**ASSIGNMENT**
All lines holding the word "none" are to be copied from the records beneath.

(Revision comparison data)
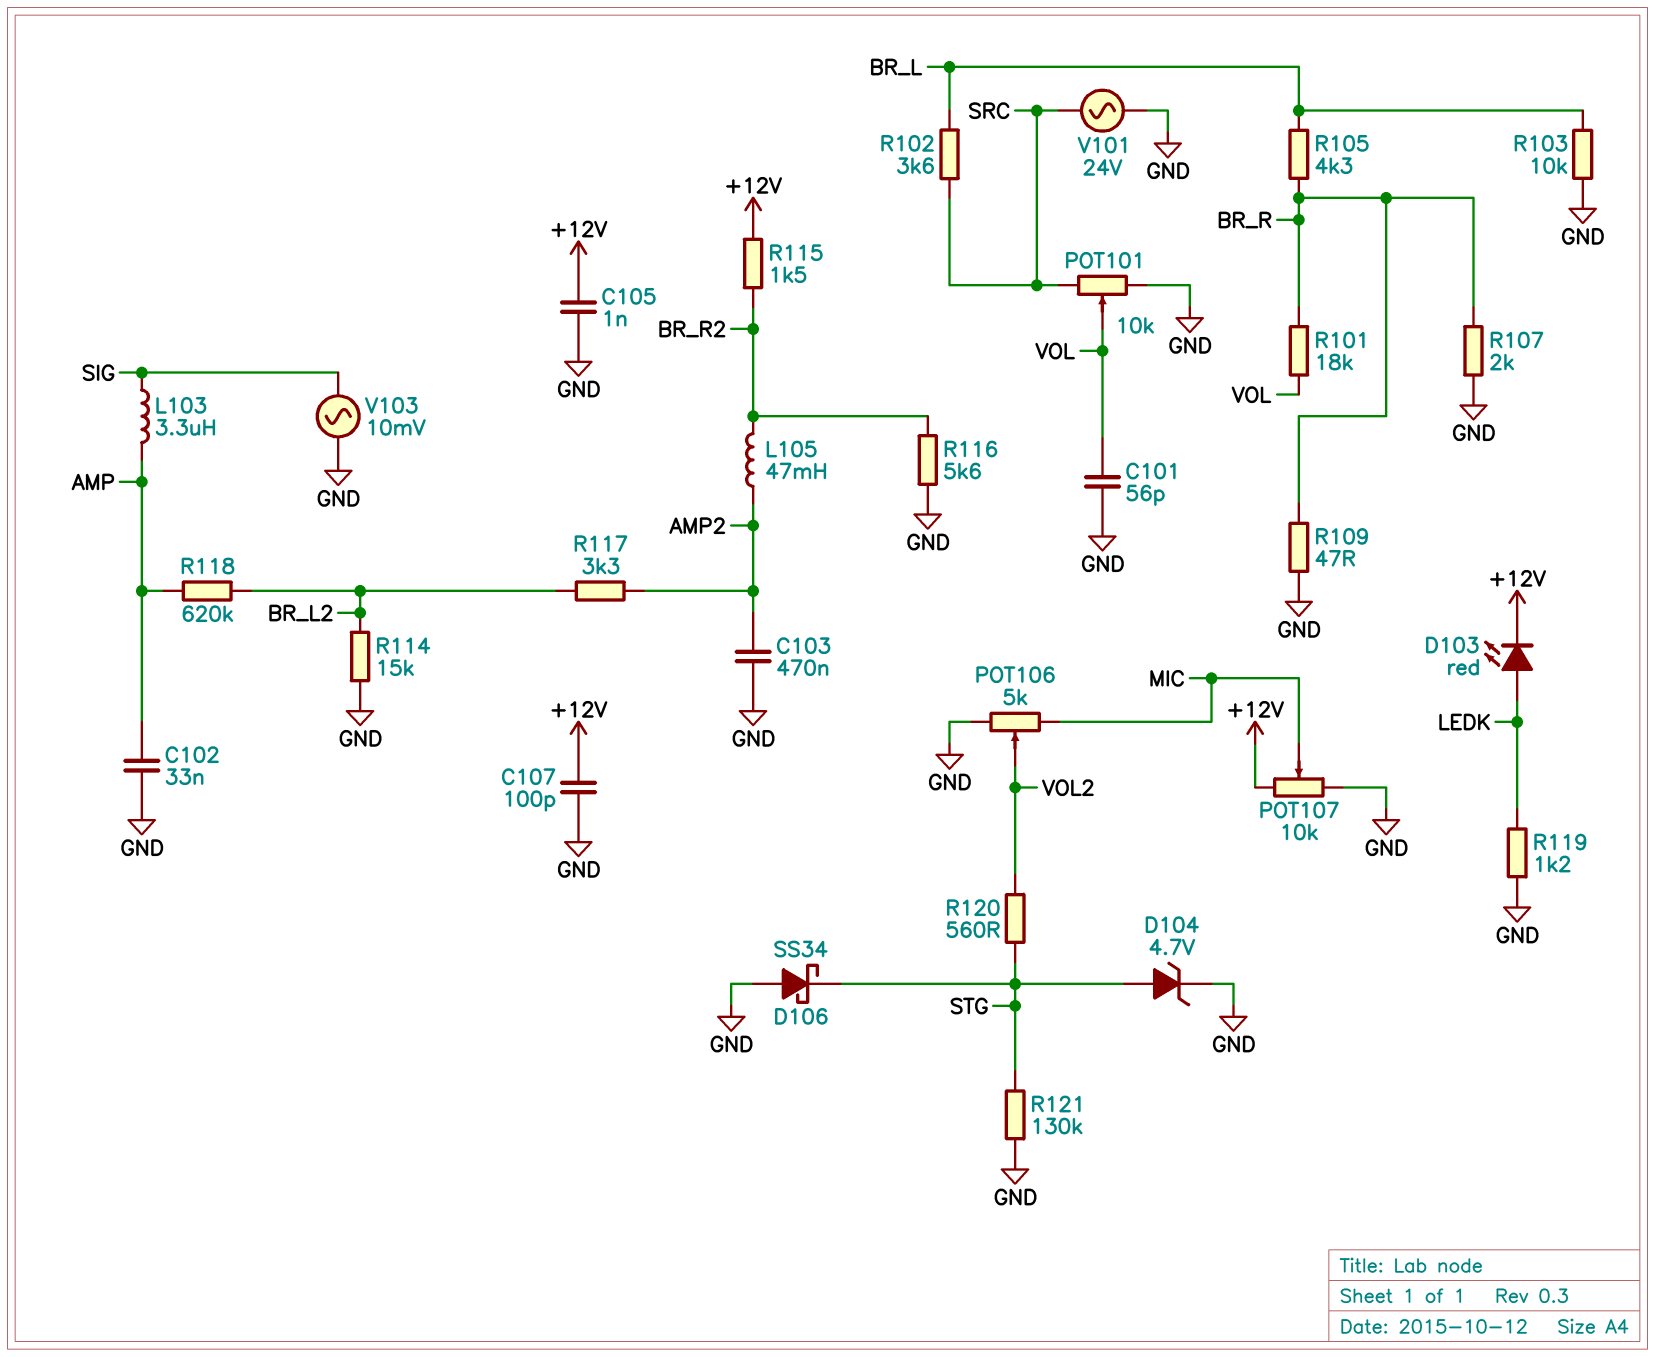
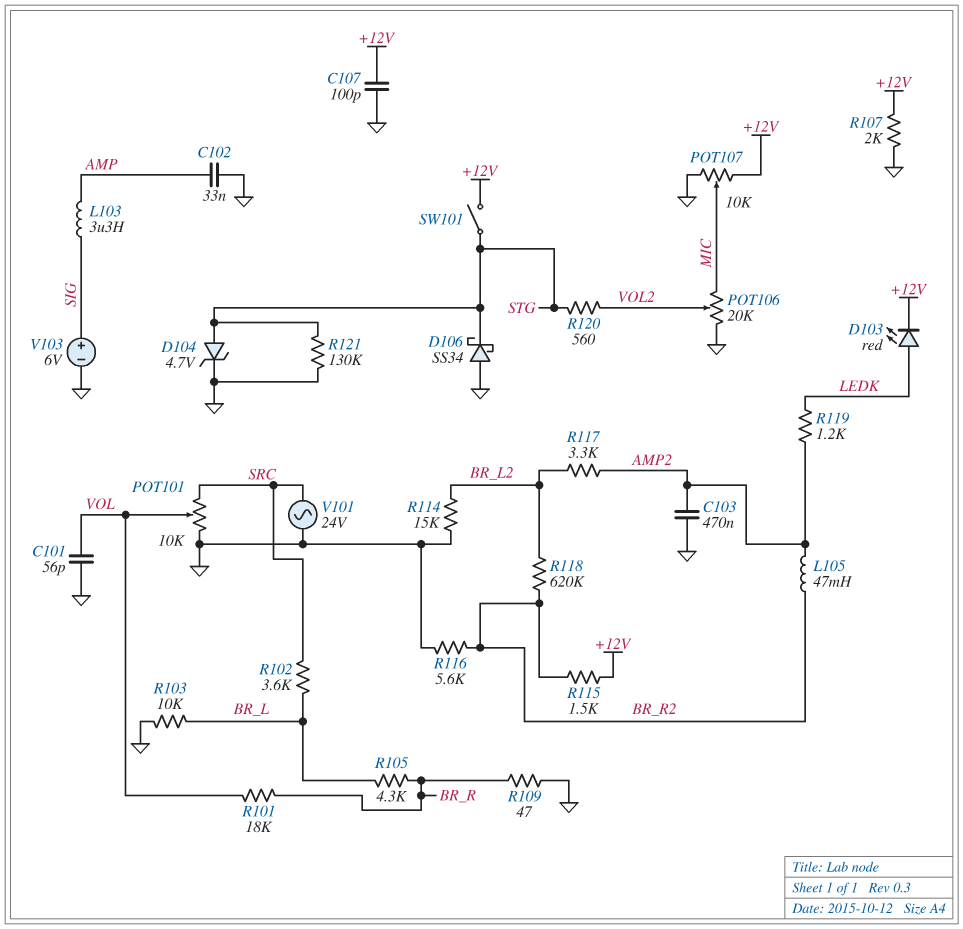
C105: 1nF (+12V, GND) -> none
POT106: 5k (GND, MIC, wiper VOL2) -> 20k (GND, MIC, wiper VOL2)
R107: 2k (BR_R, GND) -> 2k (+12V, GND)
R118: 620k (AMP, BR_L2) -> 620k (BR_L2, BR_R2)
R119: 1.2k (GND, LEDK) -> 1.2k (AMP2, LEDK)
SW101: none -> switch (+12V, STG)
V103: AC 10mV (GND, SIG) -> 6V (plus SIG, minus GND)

**PROBLEM SOLUTION**
C105: 1nF (+12V, GND) -> none
SW101: none -> switch (+12V, STG)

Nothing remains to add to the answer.